### TASK DATA
━━━━━━━━━━━━━━━━
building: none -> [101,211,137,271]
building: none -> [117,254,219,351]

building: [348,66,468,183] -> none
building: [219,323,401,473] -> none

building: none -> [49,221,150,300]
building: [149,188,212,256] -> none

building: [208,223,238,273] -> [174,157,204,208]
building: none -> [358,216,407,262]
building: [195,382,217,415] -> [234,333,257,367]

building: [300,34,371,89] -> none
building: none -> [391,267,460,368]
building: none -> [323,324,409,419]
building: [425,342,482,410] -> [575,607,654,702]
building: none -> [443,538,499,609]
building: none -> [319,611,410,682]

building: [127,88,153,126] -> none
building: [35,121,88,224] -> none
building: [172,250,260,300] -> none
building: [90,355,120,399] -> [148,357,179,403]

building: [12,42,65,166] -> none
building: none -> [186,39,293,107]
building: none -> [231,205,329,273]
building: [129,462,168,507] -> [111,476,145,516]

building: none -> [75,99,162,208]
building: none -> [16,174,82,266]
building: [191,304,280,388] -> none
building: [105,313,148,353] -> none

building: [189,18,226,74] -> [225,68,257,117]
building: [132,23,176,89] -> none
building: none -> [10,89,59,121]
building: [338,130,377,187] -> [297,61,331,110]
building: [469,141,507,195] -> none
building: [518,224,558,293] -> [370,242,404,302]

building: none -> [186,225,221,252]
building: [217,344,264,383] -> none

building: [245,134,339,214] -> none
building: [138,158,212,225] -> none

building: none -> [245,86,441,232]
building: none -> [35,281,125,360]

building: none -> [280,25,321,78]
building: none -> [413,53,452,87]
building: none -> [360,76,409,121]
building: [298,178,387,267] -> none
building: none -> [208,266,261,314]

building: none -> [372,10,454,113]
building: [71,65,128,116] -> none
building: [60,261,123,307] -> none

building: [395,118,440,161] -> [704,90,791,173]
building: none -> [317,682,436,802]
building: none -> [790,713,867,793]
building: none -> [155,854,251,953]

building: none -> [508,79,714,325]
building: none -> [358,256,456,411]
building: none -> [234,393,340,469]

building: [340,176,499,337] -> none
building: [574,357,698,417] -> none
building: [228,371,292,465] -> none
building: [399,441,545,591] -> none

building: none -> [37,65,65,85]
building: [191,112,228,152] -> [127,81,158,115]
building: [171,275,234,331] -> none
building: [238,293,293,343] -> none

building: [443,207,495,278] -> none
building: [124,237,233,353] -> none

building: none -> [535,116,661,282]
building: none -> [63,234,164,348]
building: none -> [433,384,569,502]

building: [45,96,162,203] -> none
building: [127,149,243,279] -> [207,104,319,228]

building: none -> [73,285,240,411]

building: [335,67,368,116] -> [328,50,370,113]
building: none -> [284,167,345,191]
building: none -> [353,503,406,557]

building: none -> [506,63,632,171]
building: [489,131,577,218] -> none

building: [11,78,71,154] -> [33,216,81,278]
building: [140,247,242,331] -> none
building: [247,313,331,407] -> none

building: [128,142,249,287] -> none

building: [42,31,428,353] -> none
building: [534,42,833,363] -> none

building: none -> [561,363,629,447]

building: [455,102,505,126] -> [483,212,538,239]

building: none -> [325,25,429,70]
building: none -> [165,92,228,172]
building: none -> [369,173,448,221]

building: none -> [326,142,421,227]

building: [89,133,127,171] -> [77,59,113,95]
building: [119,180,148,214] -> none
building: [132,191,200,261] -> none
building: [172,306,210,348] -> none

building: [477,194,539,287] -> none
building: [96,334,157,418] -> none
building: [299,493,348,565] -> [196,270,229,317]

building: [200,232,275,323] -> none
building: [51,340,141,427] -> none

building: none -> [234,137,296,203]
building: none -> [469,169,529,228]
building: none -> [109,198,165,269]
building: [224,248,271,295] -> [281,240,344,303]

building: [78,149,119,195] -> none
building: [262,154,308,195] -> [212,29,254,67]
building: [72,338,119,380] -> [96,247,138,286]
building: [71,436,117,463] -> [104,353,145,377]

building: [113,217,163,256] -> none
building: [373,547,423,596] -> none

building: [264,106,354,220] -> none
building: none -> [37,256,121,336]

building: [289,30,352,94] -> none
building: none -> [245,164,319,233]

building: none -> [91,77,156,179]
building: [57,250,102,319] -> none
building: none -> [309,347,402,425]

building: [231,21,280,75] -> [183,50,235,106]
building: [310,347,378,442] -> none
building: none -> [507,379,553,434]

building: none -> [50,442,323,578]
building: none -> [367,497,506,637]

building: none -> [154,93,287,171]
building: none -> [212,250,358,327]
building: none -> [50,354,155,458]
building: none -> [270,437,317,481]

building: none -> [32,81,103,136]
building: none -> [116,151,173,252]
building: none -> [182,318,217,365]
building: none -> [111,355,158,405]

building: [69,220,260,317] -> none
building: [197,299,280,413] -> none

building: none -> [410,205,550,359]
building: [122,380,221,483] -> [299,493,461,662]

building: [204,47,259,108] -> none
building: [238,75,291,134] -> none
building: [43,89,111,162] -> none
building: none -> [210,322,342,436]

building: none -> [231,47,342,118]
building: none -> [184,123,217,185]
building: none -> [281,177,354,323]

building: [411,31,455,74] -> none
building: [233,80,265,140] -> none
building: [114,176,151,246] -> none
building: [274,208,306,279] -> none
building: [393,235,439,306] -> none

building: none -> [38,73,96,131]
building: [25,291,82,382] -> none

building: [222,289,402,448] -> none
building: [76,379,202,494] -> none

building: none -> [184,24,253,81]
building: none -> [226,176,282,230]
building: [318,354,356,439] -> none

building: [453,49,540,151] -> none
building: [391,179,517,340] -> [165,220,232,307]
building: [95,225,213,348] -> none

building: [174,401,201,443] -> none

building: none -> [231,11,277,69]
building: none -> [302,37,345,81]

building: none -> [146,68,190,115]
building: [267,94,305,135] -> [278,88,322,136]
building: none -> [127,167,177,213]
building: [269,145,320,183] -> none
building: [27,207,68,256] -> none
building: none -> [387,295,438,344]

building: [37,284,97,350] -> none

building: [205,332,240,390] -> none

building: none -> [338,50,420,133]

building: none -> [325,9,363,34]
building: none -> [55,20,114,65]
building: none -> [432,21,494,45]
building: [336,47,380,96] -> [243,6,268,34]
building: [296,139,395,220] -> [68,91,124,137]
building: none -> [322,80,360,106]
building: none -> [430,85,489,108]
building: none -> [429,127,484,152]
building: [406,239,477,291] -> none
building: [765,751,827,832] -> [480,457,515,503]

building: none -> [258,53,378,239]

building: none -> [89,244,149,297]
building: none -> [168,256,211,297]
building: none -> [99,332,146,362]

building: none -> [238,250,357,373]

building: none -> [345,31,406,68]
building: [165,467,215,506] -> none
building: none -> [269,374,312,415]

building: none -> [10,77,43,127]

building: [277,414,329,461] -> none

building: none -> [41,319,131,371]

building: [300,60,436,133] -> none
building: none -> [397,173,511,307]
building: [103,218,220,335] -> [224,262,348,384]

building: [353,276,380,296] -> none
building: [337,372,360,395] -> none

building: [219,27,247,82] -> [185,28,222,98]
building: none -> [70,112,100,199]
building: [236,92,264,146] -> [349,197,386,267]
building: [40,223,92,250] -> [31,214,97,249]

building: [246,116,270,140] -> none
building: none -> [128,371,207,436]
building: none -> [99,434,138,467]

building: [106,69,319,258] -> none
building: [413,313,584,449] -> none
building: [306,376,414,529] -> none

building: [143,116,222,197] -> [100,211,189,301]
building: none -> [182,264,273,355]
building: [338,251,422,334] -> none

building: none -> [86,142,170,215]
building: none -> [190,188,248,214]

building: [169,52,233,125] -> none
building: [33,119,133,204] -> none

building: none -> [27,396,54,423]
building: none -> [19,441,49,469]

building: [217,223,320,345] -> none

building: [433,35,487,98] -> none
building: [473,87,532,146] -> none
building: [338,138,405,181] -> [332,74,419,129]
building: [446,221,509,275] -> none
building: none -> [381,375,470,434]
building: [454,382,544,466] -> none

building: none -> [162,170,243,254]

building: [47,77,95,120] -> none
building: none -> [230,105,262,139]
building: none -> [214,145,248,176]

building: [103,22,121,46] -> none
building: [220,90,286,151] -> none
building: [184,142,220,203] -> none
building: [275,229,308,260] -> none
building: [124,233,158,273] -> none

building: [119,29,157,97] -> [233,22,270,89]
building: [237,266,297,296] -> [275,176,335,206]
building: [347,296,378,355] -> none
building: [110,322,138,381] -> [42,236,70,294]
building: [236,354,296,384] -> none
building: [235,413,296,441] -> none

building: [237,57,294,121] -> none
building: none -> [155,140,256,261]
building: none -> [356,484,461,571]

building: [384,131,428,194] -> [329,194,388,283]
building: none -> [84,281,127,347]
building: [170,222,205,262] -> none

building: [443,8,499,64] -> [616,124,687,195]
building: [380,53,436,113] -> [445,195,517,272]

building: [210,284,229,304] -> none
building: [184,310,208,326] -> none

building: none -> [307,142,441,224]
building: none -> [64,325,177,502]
━━━━━━━━━━━━━━━━
### EXERCISE
Retype the records above, but only those lines that fall between the line containing "building: none -> [49,221,150,300]" and the line containing "building: none -> [413,53,452,87]", with both of those lines included, exactly as written.

### TASK SOLUTION
building: none -> [49,221,150,300]
building: [149,188,212,256] -> none

building: [208,223,238,273] -> [174,157,204,208]
building: none -> [358,216,407,262]
building: [195,382,217,415] -> [234,333,257,367]

building: [300,34,371,89] -> none
building: none -> [391,267,460,368]
building: none -> [323,324,409,419]
building: [425,342,482,410] -> [575,607,654,702]
building: none -> [443,538,499,609]
building: none -> [319,611,410,682]

building: [127,88,153,126] -> none
building: [35,121,88,224] -> none
building: [172,250,260,300] -> none
building: [90,355,120,399] -> [148,357,179,403]

building: [12,42,65,166] -> none
building: none -> [186,39,293,107]
building: none -> [231,205,329,273]
building: [129,462,168,507] -> [111,476,145,516]

building: none -> [75,99,162,208]
building: none -> [16,174,82,266]
building: [191,304,280,388] -> none
building: [105,313,148,353] -> none

building: [189,18,226,74] -> [225,68,257,117]
building: [132,23,176,89] -> none
building: none -> [10,89,59,121]
building: [338,130,377,187] -> [297,61,331,110]
building: [469,141,507,195] -> none
building: [518,224,558,293] -> [370,242,404,302]

building: none -> [186,225,221,252]
building: [217,344,264,383] -> none

building: [245,134,339,214] -> none
building: [138,158,212,225] -> none

building: none -> [245,86,441,232]
building: none -> [35,281,125,360]

building: none -> [280,25,321,78]
building: none -> [413,53,452,87]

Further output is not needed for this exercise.